[Dataset items]
[Start]

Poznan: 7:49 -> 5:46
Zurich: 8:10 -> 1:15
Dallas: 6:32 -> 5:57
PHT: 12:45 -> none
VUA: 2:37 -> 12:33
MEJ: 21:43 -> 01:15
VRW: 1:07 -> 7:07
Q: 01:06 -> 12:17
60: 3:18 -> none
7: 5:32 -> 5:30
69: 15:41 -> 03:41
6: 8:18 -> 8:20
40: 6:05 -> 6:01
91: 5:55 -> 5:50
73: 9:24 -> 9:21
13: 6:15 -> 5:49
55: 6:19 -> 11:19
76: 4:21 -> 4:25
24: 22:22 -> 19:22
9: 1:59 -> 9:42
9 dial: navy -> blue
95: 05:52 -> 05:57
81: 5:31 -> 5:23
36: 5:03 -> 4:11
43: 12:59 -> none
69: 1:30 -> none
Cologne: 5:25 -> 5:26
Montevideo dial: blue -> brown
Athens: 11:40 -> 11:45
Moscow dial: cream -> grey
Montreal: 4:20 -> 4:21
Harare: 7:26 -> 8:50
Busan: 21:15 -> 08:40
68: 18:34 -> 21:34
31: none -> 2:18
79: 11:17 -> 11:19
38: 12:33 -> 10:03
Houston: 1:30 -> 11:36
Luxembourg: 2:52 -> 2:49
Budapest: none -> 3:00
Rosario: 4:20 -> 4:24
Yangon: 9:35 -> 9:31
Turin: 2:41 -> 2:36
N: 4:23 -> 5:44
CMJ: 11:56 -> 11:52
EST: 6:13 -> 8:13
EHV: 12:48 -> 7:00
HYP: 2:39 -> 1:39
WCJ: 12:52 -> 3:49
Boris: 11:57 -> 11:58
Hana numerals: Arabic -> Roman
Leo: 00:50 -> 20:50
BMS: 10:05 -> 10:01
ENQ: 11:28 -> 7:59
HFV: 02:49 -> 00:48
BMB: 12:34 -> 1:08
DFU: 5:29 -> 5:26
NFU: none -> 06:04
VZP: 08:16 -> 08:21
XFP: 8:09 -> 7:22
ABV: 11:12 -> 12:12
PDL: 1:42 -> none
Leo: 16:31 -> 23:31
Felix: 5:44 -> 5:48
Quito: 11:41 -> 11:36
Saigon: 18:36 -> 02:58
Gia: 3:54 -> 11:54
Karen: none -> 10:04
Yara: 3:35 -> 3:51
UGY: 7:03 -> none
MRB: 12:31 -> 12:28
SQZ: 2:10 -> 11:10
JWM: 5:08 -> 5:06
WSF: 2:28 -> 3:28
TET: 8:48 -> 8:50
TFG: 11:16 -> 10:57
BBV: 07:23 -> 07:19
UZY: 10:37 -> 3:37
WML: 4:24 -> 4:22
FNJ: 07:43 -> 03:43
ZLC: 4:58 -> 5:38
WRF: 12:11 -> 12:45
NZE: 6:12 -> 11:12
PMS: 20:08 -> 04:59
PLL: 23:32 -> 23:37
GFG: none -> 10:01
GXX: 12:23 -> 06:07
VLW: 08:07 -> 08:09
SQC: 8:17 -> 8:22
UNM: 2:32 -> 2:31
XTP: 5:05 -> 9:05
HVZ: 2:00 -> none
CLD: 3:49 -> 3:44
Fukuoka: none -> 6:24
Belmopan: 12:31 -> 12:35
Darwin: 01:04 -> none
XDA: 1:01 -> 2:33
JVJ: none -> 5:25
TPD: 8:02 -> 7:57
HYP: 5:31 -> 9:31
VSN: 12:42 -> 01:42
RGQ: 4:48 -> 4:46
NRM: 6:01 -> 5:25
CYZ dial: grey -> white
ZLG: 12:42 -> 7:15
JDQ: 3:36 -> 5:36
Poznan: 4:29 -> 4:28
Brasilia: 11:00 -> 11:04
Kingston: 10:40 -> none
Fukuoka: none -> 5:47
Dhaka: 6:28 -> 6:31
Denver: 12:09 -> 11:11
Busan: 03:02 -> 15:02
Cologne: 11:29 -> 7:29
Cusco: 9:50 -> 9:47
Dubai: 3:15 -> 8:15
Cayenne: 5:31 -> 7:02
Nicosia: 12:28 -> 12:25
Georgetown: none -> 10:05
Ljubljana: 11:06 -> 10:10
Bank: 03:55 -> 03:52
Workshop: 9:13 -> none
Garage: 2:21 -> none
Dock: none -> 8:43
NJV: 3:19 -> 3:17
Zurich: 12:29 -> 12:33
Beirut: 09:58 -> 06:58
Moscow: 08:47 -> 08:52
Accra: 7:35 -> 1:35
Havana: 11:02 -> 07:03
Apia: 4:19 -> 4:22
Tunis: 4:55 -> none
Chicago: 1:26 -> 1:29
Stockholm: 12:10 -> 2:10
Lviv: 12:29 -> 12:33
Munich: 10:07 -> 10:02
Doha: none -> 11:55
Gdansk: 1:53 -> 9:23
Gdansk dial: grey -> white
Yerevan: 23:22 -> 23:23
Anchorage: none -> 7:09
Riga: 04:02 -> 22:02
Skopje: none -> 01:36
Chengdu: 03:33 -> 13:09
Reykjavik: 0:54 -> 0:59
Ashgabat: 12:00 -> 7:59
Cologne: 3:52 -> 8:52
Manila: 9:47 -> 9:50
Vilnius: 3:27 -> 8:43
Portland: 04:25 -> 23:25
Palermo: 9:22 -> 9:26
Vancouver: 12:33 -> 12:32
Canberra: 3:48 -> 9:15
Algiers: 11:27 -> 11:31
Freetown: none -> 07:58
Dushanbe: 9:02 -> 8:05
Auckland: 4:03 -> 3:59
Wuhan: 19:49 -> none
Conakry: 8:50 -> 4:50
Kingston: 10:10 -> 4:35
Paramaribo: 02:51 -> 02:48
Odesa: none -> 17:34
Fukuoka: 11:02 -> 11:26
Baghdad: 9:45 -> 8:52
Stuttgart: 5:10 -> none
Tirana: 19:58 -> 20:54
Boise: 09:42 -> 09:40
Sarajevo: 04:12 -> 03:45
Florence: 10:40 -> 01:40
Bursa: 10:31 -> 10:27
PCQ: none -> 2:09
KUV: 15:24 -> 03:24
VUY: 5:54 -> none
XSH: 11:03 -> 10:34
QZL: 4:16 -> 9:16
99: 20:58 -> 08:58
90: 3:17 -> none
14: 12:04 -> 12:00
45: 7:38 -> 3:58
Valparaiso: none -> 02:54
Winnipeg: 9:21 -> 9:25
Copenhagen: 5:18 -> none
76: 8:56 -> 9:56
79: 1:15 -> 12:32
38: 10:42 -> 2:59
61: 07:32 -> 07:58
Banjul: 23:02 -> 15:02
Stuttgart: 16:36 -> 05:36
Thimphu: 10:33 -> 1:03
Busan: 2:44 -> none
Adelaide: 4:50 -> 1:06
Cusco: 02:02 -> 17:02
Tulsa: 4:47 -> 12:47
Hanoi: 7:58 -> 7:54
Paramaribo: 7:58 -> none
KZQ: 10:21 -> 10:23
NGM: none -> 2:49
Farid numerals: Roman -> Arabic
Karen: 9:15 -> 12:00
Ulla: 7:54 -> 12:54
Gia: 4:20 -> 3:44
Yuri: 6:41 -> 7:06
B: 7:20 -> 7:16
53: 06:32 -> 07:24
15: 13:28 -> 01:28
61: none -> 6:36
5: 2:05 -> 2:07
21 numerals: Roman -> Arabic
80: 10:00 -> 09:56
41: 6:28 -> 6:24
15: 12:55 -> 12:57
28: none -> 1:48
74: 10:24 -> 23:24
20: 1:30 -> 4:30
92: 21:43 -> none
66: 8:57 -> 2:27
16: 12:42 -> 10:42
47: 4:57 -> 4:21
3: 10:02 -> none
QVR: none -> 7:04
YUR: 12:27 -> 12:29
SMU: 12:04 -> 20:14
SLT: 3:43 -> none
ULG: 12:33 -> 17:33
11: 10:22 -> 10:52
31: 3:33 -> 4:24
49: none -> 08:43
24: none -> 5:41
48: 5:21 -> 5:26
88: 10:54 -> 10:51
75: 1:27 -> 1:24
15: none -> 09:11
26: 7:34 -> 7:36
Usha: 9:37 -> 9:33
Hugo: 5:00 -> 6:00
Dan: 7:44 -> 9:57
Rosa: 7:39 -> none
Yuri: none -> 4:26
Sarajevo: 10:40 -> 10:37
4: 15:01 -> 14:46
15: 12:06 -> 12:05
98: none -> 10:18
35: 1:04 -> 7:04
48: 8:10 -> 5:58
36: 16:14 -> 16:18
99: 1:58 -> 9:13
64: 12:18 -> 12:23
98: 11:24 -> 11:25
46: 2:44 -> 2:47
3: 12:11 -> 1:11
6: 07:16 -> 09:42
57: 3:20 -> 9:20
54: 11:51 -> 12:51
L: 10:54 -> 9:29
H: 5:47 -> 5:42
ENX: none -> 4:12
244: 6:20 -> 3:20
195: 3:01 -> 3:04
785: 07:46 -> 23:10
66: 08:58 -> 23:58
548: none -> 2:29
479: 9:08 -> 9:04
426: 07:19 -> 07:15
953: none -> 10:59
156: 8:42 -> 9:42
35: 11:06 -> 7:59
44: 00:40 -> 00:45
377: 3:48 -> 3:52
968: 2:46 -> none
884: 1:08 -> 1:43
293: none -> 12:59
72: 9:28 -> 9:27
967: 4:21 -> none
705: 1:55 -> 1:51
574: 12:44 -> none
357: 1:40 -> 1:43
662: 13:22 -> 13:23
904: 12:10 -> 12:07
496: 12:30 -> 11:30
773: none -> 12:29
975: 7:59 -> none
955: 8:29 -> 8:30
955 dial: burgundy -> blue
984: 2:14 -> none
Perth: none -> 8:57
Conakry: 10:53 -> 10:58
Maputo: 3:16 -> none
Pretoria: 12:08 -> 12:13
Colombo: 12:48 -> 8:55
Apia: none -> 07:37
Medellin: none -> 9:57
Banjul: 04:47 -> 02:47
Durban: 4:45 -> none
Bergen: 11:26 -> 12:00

[End]

**Aim**
Please copy the stretch of the material from its start through the line containing "Leo: 16:31 -> 23:31", swapping "Zurich" for "Geneva" and leaving everything else unchanged.

**Problem solution**
Poznan: 7:49 -> 5:46
Geneva: 8:10 -> 1:15
Dallas: 6:32 -> 5:57
PHT: 12:45 -> none
VUA: 2:37 -> 12:33
MEJ: 21:43 -> 01:15
VRW: 1:07 -> 7:07
Q: 01:06 -> 12:17
60: 3:18 -> none
7: 5:32 -> 5:30
69: 15:41 -> 03:41
6: 8:18 -> 8:20
40: 6:05 -> 6:01
91: 5:55 -> 5:50
73: 9:24 -> 9:21
13: 6:15 -> 5:49
55: 6:19 -> 11:19
76: 4:21 -> 4:25
24: 22:22 -> 19:22
9: 1:59 -> 9:42
9 dial: navy -> blue
95: 05:52 -> 05:57
81: 5:31 -> 5:23
36: 5:03 -> 4:11
43: 12:59 -> none
69: 1:30 -> none
Cologne: 5:25 -> 5:26
Montevideo dial: blue -> brown
Athens: 11:40 -> 11:45
Moscow dial: cream -> grey
Montreal: 4:20 -> 4:21
Harare: 7:26 -> 8:50
Busan: 21:15 -> 08:40
68: 18:34 -> 21:34
31: none -> 2:18
79: 11:17 -> 11:19
38: 12:33 -> 10:03
Houston: 1:30 -> 11:36
Luxembourg: 2:52 -> 2:49
Budapest: none -> 3:00
Rosario: 4:20 -> 4:24
Yangon: 9:35 -> 9:31
Turin: 2:41 -> 2:36
N: 4:23 -> 5:44
CMJ: 11:56 -> 11:52
EST: 6:13 -> 8:13
EHV: 12:48 -> 7:00
HYP: 2:39 -> 1:39
WCJ: 12:52 -> 3:49
Boris: 11:57 -> 11:58
Hana numerals: Arabic -> Roman
Leo: 00:50 -> 20:50
BMS: 10:05 -> 10:01
ENQ: 11:28 -> 7:59
HFV: 02:49 -> 00:48
BMB: 12:34 -> 1:08
DFU: 5:29 -> 5:26
NFU: none -> 06:04
VZP: 08:16 -> 08:21
XFP: 8:09 -> 7:22
ABV: 11:12 -> 12:12
PDL: 1:42 -> none
Leo: 16:31 -> 23:31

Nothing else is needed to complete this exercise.